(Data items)

════════════════════

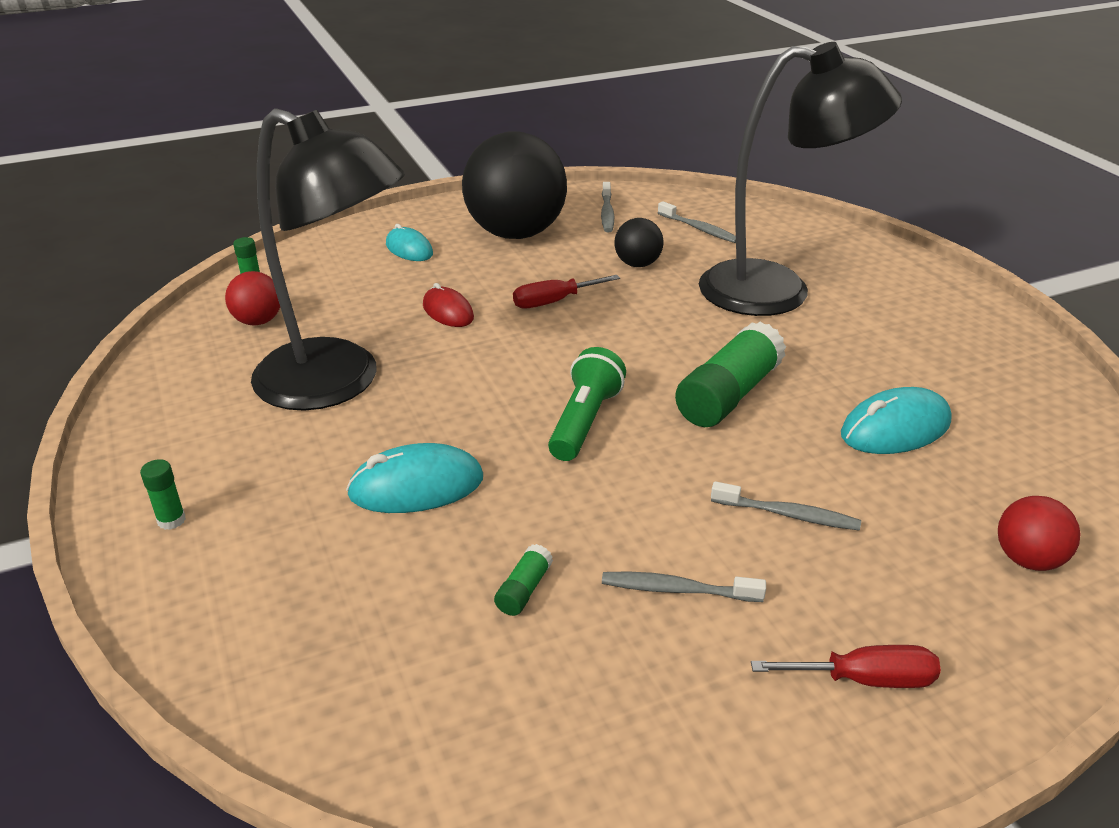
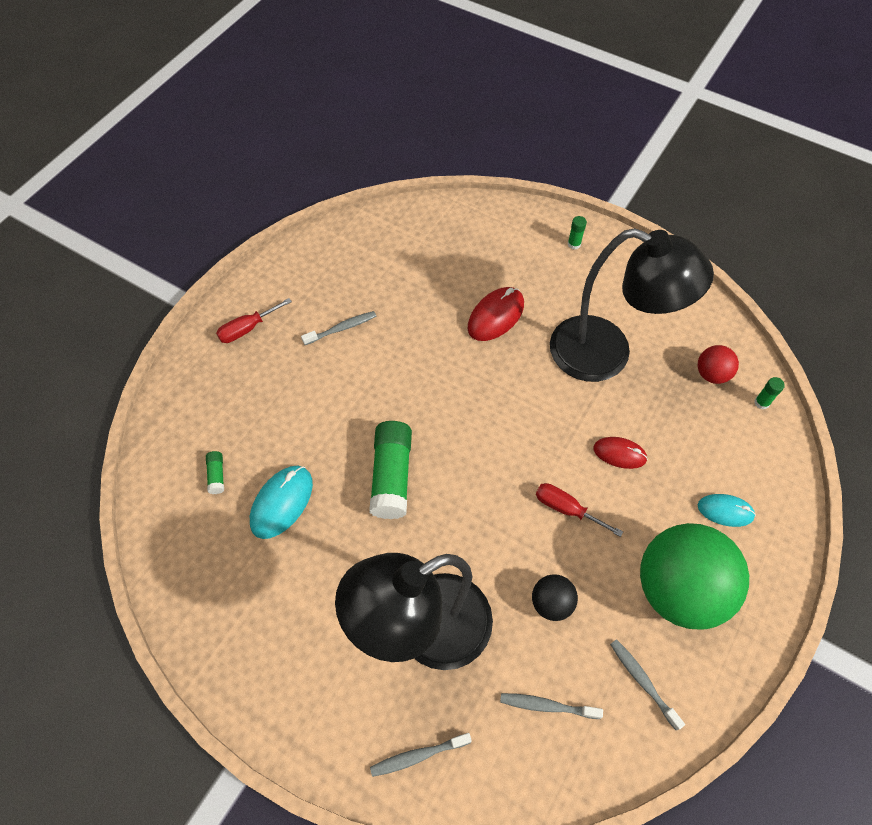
camera: 145 degrees right, 25 degrees up
black lamp [251,108,405,411] -> black lamp turned 150 degrees counterclockwise [550,228,714,382]
turquoise mouse [346,443,483,513] -> red mouse [468,287,524,341]
black ball [462,132,567,239] -> green ball [640,523,749,630]
green glue stick [494,544,553,616] -> green glue stick moved to [206,451,224,494]
red screwdriver [513,275,620,309] -> red screwdriver turned 90 degrees counterclockwise [536,483,623,537]
green flashlight [548,347,626,461] -> none
grey toothbrush [711,481,861,530] -> grey toothbrush moved to [370,733,472,777]
red ball [998,496,1081,571] -> none

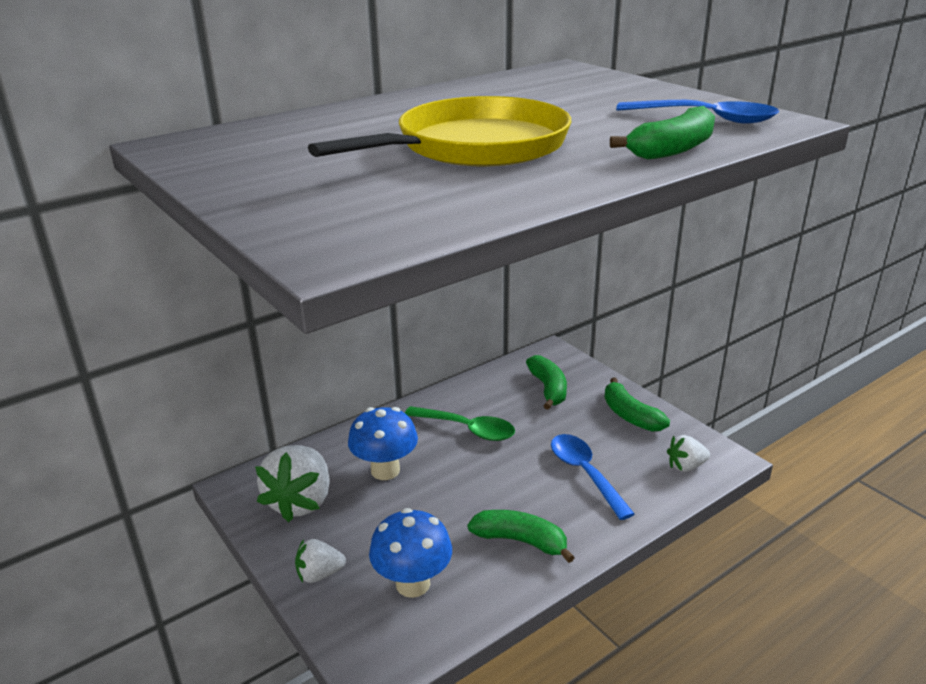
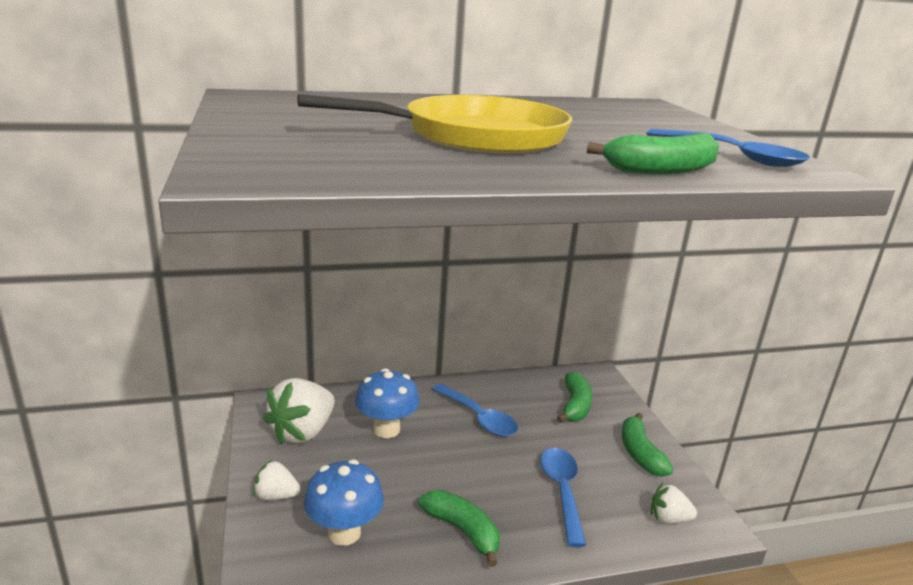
camera: 20 degrees right, 5 degrees down
green spoon [405,406,515,441] -> blue spoon [432,384,518,437]

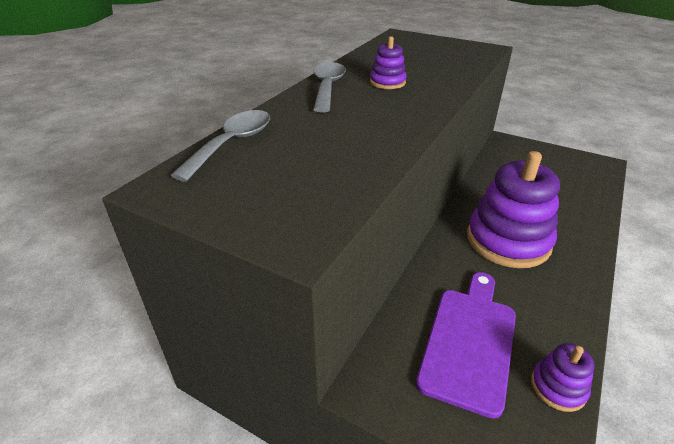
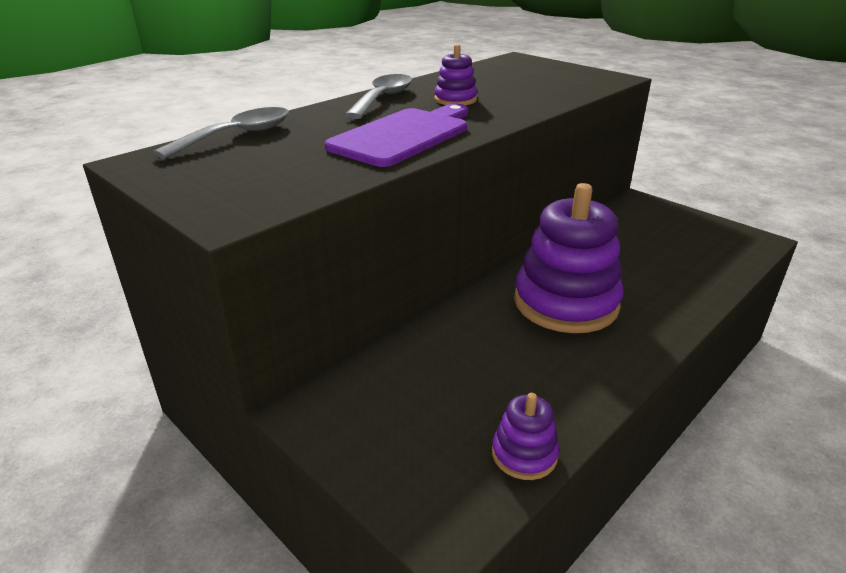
camera: 15 degrees right, 5 degrees down
purple cutting board [416,272,516,419] -> purple cutting board moved to [324,104,468,167]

════════════════════

### What to do
Write out the entries above word for word. Do not include the pictures.

### Output of the task
camera: 145 degrees right, 25 degrees up
black lamp [251,108,405,411] -> black lamp turned 150 degrees counterclockwise [550,228,714,382]
turquoise mouse [346,443,483,513] -> red mouse [468,287,524,341]
black ball [462,132,567,239] -> green ball [640,523,749,630]
green glue stick [494,544,553,616] -> green glue stick moved to [206,451,224,494]
red screwdriver [513,275,620,309] -> red screwdriver turned 90 degrees counterclockwise [536,483,623,537]
green flashlight [548,347,626,461] -> none
grey toothbrush [711,481,861,530] -> grey toothbrush moved to [370,733,472,777]
red ball [998,496,1081,571] -> none

camera: 20 degrees right, 5 degrees down
green spoon [405,406,515,441] -> blue spoon [432,384,518,437]

camera: 15 degrees right, 5 degrees down
purple cutting board [416,272,516,419] -> purple cutting board moved to [324,104,468,167]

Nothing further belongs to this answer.